** Opening TASK INPUT block **
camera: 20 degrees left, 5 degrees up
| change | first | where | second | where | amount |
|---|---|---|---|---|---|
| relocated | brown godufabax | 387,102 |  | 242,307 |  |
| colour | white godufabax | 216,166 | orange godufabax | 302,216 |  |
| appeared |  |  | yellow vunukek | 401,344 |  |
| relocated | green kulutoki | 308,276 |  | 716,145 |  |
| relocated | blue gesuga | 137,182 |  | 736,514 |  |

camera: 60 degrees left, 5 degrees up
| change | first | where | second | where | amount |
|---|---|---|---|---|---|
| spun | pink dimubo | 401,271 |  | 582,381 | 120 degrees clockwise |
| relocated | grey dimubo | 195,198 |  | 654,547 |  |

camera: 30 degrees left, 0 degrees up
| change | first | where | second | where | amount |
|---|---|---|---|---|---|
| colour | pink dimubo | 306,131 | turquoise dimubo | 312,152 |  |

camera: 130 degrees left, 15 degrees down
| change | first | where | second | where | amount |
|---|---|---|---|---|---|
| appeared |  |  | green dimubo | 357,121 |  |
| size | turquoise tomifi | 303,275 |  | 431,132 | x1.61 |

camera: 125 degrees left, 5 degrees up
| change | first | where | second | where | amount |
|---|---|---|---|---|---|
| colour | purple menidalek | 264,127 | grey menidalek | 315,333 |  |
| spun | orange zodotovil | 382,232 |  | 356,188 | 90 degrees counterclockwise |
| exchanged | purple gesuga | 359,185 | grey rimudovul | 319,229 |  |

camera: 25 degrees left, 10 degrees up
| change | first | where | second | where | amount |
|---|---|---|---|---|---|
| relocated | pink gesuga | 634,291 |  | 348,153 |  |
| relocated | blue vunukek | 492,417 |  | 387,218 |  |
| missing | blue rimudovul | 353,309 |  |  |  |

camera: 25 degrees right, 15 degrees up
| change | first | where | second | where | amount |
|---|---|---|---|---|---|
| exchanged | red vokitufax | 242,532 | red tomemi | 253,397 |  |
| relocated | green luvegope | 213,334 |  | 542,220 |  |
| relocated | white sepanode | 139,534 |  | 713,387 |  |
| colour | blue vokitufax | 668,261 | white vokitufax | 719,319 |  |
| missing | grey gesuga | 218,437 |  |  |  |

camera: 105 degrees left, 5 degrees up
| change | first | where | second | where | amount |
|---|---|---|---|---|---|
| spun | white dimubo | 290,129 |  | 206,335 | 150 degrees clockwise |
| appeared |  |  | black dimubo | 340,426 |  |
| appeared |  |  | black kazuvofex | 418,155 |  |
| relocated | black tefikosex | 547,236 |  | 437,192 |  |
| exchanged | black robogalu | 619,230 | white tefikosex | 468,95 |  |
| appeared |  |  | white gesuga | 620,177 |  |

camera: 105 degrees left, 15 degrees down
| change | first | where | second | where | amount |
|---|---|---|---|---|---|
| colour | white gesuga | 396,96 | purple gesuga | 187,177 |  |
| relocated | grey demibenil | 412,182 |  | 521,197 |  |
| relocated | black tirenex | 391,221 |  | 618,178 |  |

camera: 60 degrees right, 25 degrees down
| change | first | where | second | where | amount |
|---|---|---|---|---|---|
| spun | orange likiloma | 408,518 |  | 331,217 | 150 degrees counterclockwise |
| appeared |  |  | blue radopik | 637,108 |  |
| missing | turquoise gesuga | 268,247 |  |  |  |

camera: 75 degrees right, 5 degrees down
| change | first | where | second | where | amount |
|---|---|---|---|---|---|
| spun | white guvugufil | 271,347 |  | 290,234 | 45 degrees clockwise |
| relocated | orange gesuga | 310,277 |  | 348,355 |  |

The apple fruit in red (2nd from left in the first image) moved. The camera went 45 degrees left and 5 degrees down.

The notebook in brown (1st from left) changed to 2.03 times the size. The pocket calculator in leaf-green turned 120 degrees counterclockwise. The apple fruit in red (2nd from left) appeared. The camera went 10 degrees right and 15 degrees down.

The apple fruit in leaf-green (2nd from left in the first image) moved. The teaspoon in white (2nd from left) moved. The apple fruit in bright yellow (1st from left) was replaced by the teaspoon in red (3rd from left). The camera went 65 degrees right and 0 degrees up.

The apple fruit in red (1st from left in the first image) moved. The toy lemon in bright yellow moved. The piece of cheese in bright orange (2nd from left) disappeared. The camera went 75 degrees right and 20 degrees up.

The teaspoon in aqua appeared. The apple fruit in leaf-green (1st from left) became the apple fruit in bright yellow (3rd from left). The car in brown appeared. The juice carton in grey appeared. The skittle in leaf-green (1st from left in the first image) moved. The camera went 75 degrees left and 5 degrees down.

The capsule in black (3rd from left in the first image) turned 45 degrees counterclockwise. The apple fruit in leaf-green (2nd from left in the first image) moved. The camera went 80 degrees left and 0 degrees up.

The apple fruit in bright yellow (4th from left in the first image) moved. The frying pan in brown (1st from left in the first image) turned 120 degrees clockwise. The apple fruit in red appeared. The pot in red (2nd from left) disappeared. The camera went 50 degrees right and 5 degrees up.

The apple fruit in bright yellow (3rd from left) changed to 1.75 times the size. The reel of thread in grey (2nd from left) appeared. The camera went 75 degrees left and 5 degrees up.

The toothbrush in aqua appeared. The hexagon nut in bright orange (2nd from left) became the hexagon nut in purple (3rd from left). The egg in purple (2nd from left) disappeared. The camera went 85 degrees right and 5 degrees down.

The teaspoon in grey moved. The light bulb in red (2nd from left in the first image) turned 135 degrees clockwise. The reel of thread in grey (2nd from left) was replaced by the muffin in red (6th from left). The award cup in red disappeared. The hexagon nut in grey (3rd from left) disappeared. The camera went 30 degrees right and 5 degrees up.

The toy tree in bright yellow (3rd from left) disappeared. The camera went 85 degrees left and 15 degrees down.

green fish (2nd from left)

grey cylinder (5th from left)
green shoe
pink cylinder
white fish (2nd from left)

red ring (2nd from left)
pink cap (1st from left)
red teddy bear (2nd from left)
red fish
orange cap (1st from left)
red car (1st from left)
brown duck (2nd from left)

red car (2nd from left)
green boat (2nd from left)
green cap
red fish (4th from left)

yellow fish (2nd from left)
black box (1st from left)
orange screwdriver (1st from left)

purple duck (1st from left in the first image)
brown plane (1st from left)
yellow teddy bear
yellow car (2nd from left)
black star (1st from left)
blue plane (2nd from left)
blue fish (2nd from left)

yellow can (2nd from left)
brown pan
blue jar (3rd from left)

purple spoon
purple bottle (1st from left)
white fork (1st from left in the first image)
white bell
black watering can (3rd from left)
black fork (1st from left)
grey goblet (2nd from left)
** Closing TASK INPUT block **
▶ _EXERCISE INSTRUCTIONS_:
Go through the records above and copy each line where "godufabax" is found.

▶ _RESULT OF THE TASK_:
| relocated | brown godufabax | 387,102 |  | 242,307 |  |
| colour | white godufabax | 216,166 | orange godufabax | 302,216 |  |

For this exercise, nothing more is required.